▶ **Task prompt**
Within the entries below, the lines from the one with "none -> pink tile E4 level 1" through the one with "none -> cyan tile I2:I3 level 1" are to be set down exactly, both ends kept.

▶ **The data**
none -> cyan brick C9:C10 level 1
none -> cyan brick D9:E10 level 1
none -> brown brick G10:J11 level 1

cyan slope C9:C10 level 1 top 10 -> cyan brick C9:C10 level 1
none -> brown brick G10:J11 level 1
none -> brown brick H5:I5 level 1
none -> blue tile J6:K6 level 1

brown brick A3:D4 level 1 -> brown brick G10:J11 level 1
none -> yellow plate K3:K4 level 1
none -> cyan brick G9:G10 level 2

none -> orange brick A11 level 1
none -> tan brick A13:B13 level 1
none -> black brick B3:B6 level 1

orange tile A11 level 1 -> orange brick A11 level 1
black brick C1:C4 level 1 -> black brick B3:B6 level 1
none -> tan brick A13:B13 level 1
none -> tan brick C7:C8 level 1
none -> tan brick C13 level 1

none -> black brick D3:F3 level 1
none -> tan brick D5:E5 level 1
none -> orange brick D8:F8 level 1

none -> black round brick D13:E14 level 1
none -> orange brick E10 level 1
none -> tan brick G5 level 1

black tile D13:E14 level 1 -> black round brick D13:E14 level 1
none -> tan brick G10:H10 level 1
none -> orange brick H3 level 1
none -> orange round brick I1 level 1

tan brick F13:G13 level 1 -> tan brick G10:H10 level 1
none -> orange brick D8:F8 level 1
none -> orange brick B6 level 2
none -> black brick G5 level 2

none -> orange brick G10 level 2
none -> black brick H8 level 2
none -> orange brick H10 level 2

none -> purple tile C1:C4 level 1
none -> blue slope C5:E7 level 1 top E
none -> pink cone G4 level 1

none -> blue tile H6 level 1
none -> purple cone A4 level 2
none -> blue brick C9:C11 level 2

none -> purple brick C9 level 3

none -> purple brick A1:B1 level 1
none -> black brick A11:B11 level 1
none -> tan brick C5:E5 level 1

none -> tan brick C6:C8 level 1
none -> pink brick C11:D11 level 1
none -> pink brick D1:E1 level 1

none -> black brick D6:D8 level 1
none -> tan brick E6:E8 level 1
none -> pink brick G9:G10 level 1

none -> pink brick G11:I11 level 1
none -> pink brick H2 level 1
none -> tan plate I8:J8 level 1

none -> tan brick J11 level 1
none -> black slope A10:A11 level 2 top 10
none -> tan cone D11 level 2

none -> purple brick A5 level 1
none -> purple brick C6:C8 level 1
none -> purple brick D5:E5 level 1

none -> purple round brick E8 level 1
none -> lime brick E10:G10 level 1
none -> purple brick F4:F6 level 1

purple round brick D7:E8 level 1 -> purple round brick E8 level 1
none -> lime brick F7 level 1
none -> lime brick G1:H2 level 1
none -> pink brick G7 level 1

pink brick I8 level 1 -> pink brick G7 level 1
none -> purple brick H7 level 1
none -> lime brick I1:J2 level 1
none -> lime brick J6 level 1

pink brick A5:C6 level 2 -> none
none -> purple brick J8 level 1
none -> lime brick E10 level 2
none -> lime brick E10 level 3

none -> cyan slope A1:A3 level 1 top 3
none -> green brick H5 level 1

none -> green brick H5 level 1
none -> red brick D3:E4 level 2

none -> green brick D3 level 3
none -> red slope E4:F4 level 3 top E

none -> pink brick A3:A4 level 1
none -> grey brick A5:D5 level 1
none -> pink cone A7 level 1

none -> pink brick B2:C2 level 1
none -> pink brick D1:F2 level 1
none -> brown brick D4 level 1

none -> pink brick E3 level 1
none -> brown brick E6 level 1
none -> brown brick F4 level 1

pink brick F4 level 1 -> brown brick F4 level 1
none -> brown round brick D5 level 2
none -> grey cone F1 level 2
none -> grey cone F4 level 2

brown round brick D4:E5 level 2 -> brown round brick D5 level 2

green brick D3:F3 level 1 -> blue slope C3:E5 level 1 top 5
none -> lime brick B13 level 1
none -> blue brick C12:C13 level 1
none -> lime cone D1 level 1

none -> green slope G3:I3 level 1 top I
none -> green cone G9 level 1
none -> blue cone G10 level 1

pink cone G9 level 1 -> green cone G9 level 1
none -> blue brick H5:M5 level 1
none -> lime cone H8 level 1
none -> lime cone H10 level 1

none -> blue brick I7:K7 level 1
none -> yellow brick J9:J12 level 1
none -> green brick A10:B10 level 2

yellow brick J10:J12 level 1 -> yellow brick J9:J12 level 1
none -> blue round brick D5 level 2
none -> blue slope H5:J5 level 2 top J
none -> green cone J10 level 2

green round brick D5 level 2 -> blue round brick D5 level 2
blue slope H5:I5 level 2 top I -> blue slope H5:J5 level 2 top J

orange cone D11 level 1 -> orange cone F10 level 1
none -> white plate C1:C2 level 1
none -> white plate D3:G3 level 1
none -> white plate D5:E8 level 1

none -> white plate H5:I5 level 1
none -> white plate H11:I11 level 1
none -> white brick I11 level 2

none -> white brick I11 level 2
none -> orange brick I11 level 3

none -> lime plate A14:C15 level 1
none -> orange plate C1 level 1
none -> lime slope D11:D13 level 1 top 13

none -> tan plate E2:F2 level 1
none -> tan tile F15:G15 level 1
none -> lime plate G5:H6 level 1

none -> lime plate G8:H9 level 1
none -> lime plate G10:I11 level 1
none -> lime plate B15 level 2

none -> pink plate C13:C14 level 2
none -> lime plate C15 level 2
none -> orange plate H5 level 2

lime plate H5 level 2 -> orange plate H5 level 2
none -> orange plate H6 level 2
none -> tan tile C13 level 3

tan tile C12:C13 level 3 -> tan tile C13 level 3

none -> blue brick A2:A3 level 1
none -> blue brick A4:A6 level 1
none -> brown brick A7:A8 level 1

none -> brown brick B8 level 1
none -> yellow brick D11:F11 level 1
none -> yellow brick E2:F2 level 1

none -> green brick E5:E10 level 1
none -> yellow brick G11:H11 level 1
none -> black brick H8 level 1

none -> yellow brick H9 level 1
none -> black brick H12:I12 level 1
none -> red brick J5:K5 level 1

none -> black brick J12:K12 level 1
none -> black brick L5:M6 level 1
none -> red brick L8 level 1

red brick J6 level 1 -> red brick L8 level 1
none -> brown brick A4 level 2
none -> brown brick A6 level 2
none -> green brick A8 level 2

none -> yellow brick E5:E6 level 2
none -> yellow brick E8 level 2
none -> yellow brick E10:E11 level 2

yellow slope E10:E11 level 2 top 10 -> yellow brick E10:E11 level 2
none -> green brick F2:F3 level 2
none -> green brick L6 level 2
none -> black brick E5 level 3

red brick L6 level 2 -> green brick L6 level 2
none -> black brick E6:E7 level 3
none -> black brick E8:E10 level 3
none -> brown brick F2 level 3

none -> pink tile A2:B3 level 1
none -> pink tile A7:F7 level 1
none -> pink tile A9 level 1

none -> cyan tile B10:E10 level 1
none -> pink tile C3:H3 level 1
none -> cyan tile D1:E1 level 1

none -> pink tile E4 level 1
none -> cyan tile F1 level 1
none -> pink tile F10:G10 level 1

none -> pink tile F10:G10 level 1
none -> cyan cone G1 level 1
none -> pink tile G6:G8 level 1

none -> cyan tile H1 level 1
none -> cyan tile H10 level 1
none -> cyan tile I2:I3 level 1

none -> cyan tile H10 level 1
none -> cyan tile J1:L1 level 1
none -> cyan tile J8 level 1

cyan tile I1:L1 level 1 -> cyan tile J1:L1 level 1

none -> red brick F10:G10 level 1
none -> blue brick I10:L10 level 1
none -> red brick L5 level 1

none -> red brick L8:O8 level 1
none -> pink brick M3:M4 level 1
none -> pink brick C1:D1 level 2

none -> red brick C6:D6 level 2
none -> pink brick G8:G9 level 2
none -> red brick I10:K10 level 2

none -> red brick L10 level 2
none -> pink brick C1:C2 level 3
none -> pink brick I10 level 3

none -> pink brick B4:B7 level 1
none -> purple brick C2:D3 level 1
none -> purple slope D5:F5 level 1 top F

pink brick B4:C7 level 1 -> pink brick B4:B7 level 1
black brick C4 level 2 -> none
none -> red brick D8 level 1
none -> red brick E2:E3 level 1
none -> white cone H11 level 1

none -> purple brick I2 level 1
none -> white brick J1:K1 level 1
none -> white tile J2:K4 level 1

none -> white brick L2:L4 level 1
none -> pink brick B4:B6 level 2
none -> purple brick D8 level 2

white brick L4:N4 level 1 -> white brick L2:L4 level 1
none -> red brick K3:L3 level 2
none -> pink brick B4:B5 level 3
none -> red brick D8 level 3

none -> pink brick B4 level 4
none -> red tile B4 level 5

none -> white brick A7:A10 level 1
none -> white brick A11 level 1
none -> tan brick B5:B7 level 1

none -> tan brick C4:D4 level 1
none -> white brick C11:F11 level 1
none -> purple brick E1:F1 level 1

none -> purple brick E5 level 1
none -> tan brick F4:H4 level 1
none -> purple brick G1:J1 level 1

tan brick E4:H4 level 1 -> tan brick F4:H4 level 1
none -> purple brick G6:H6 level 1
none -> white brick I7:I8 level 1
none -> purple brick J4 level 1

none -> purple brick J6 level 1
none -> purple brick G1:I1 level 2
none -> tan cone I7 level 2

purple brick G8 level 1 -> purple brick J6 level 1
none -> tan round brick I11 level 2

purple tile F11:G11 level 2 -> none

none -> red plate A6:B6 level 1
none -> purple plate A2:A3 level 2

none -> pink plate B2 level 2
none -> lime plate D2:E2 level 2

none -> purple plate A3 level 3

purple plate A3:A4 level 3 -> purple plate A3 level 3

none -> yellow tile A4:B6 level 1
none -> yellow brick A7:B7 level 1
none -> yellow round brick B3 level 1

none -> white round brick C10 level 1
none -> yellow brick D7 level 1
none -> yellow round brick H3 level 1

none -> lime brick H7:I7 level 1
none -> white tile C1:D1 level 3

▶ **Answer section**
none -> pink tile E4 level 1
none -> cyan tile F1 level 1
none -> pink tile F10:G10 level 1

none -> pink tile F10:G10 level 1
none -> cyan cone G1 level 1
none -> pink tile G6:G8 level 1

none -> cyan tile H1 level 1
none -> cyan tile H10 level 1
none -> cyan tile I2:I3 level 1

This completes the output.